(Some records)
────────────────────────────────────────

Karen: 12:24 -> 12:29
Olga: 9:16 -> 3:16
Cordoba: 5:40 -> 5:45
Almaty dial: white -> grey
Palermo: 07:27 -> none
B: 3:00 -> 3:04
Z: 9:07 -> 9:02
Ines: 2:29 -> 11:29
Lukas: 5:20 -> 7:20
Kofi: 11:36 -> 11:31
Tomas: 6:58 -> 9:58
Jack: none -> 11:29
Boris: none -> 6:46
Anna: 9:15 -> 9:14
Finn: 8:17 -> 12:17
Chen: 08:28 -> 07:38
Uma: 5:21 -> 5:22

────────────────────────────────────────

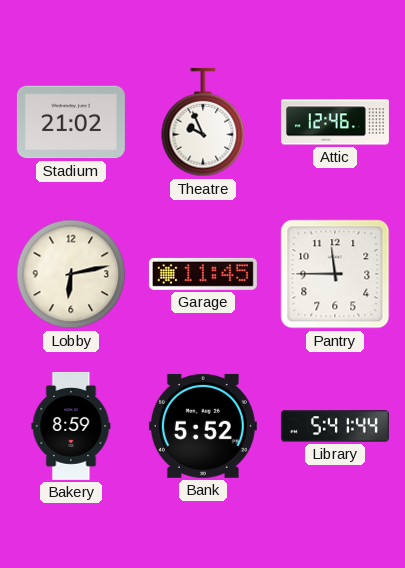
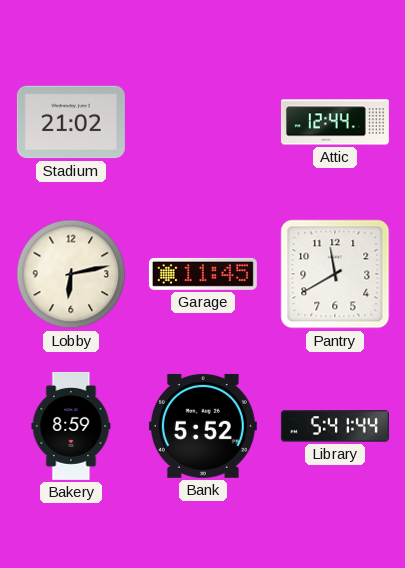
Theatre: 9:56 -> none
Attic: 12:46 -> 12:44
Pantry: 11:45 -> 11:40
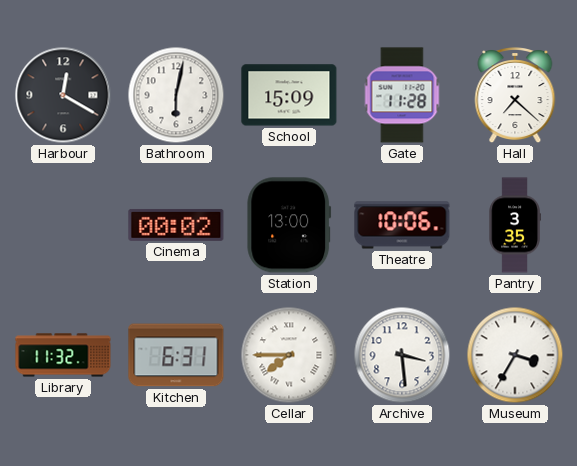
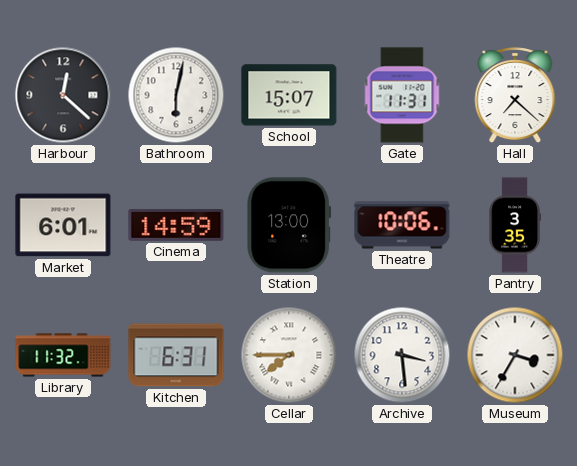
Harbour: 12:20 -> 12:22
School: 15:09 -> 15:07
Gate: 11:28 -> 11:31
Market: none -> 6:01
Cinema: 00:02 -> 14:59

────────────────────────────────────────

> Exercise aim
Rewrite the part that opens with the line containing "Harbour: 12:20 -> 12:22" and closes with the line containing "Cinema: 00:02 -> 14:59", swapping "Gate" for "Bridge" and keeping everything else unchanged.

> Completed exercise
Harbour: 12:20 -> 12:22
School: 15:09 -> 15:07
Bridge: 11:28 -> 11:31
Market: none -> 6:01
Cinema: 00:02 -> 14:59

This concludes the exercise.